* What you should do
For each line of the listing that includes the word "none", show the whole line.

* Dataset section
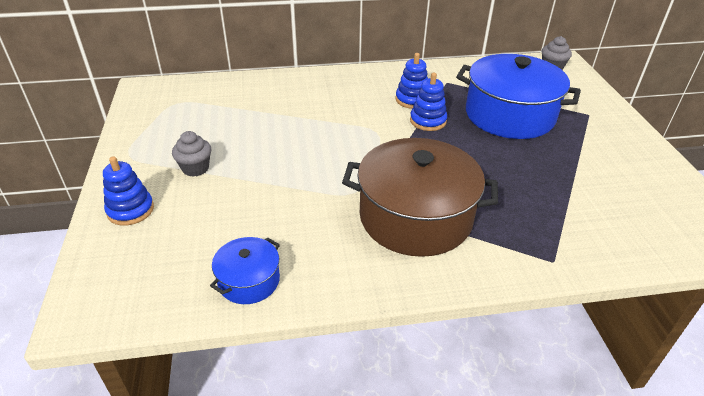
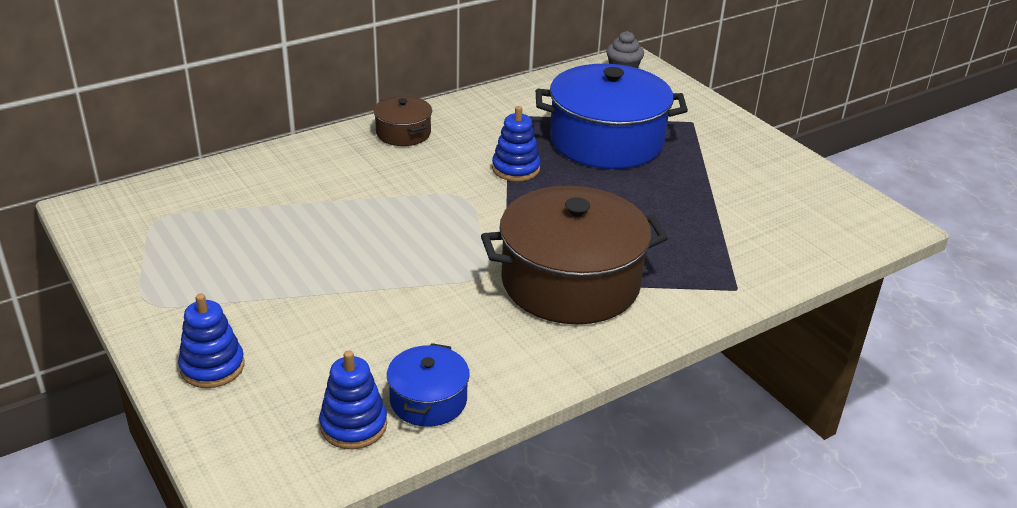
camera: 25 degrees left, 5 degrees down
(195, 168) = (259, 295): grey cupcake -> none
(365, 80) = (403, 133): none -> brown pot
(412, 100) = (480, 146): blue stacking toy -> blue stacking toy (353, 425)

* Problem solution
(195, 168) = (259, 295): grey cupcake -> none
(365, 80) = (403, 133): none -> brown pot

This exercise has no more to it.